• **Task prompt**
From the line that contains "camera: 45 degrees left, 15 degrees up" down to the last line of the entries, repeat every line exactly. Do not carry over the pictures.

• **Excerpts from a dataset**
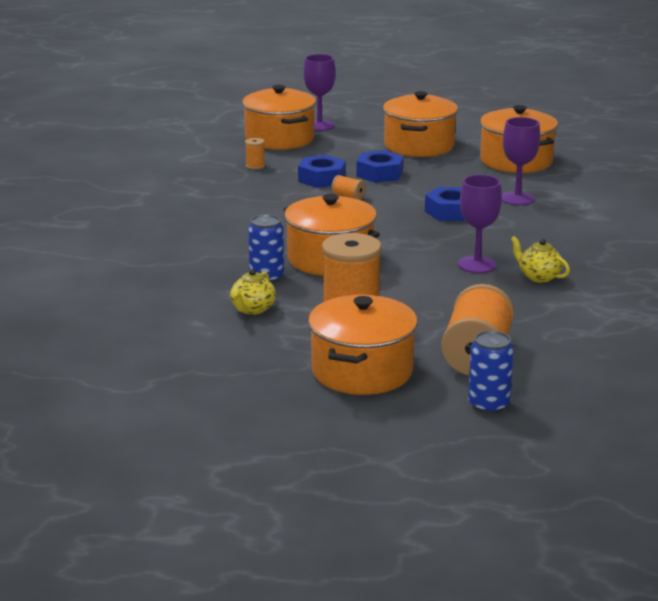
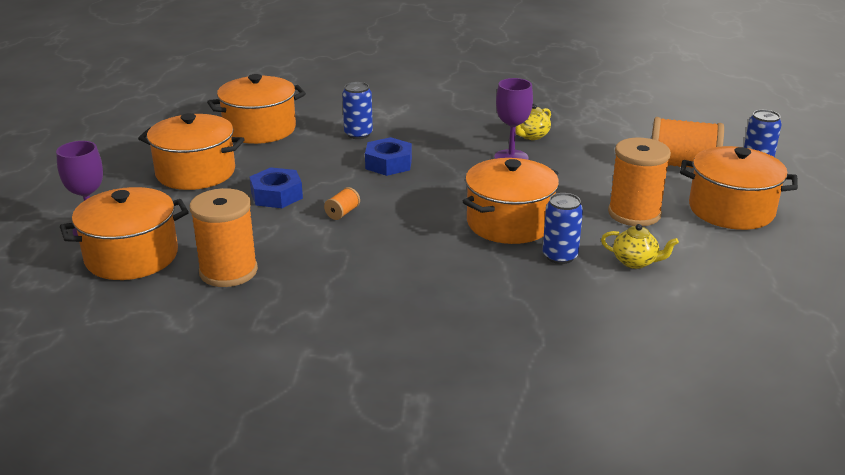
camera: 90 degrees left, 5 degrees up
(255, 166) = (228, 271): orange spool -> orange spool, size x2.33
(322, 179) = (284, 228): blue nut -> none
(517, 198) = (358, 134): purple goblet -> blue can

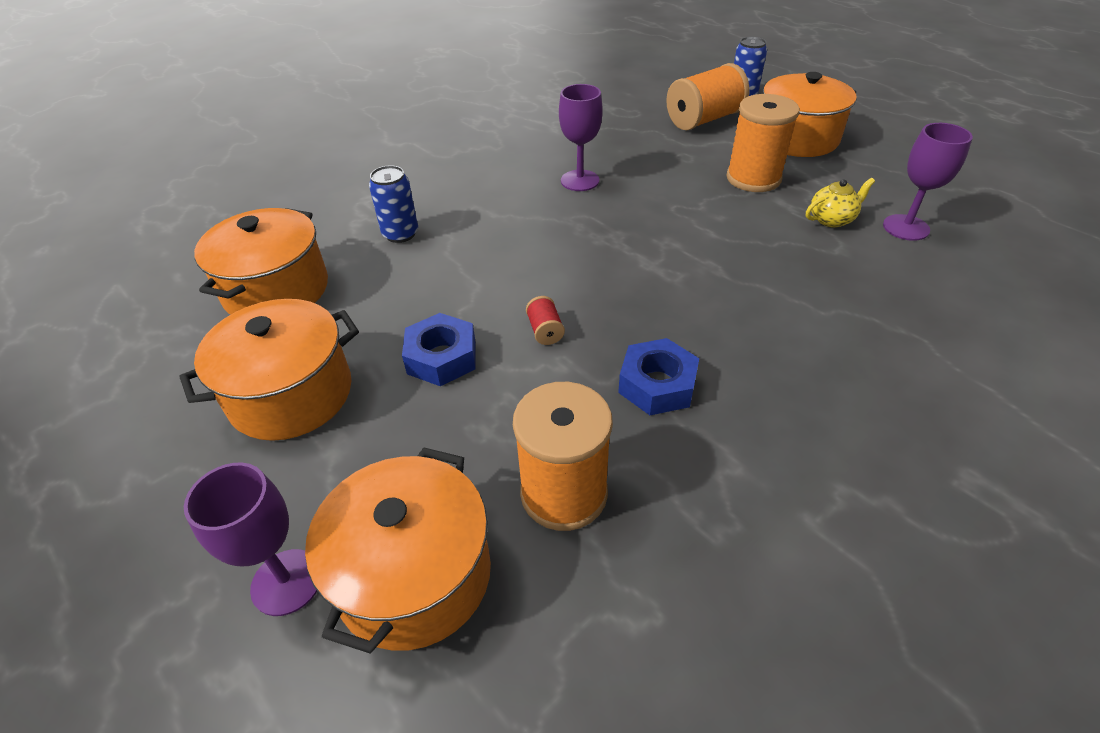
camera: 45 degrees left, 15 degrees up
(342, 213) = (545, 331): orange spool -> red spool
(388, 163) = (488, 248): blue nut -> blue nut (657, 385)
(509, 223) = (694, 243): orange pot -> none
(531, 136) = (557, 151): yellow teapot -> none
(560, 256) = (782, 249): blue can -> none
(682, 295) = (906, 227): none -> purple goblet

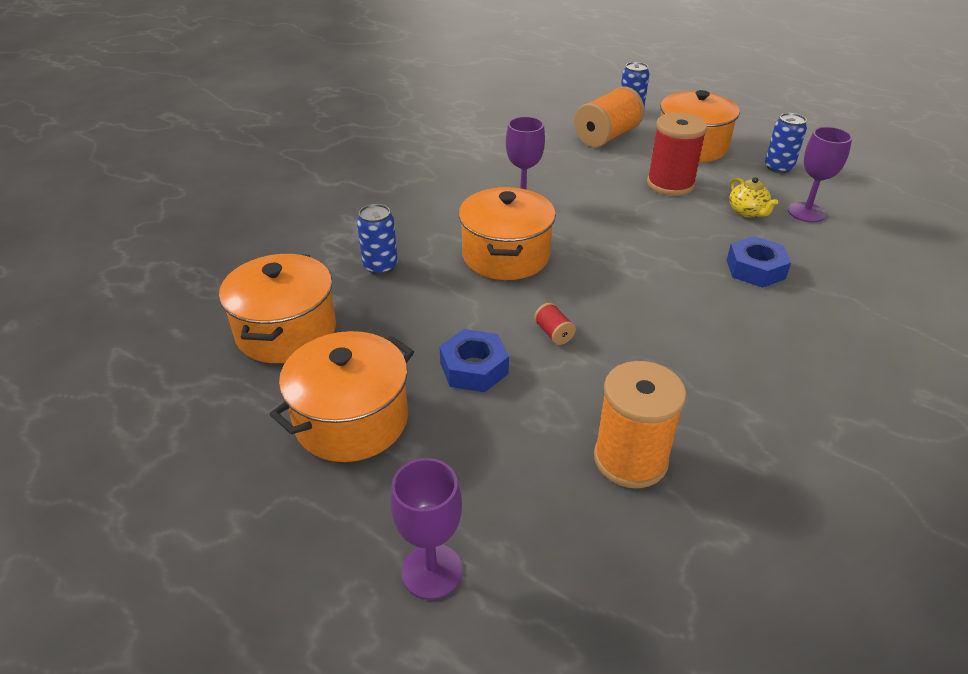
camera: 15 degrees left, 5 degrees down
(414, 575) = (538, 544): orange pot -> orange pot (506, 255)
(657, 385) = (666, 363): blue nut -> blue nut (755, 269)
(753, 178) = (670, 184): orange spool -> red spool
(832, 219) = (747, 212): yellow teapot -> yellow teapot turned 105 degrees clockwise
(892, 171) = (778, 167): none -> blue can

• **Result of this task**
camera: 45 degrees left, 15 degrees up
(342, 213) = (545, 331): orange spool -> red spool
(388, 163) = (488, 248): blue nut -> blue nut (657, 385)
(509, 223) = (694, 243): orange pot -> none
(531, 136) = (557, 151): yellow teapot -> none
(560, 256) = (782, 249): blue can -> none
(682, 295) = (906, 227): none -> purple goblet

camera: 15 degrees left, 5 degrees down
(414, 575) = (538, 544): orange pot -> orange pot (506, 255)
(657, 385) = (666, 363): blue nut -> blue nut (755, 269)
(753, 178) = (670, 184): orange spool -> red spool
(832, 219) = (747, 212): yellow teapot -> yellow teapot turned 105 degrees clockwise
(892, 171) = (778, 167): none -> blue can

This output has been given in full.